### DATA FOR REVIEW
= = = = =

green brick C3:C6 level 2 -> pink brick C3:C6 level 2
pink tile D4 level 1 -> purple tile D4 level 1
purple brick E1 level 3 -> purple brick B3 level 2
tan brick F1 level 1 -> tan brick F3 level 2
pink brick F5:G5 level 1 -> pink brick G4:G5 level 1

= = = = =

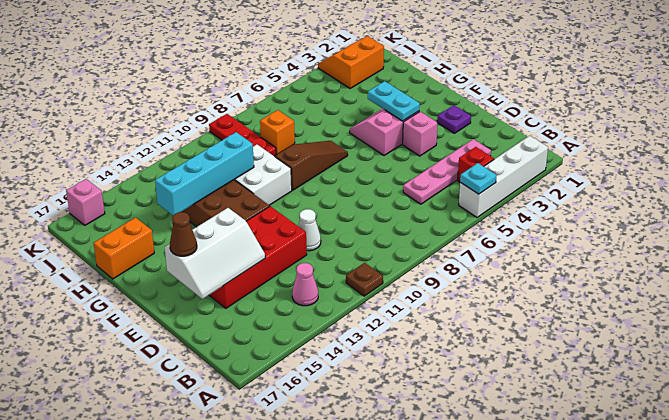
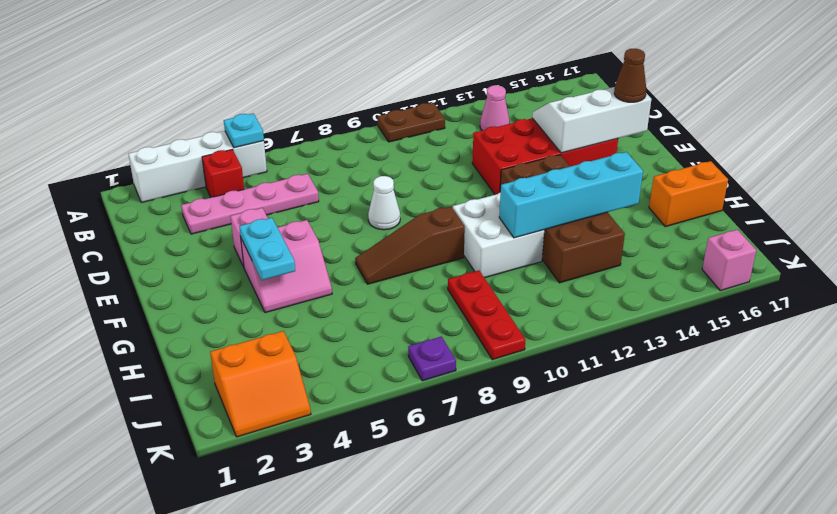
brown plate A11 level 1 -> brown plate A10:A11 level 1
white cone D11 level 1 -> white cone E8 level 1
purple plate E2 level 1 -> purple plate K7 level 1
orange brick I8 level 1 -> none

= = = = =

### PROBLEM STATEMENT
Copy, exactly and only, the lines above that begin with the one containing "green brick C3:C6" and finish with the one containing "pink brick F5:G5".

### ANSWER AREA
green brick C3:C6 level 2 -> pink brick C3:C6 level 2
pink tile D4 level 1 -> purple tile D4 level 1
purple brick E1 level 3 -> purple brick B3 level 2
tan brick F1 level 1 -> tan brick F3 level 2
pink brick F5:G5 level 1 -> pink brick G4:G5 level 1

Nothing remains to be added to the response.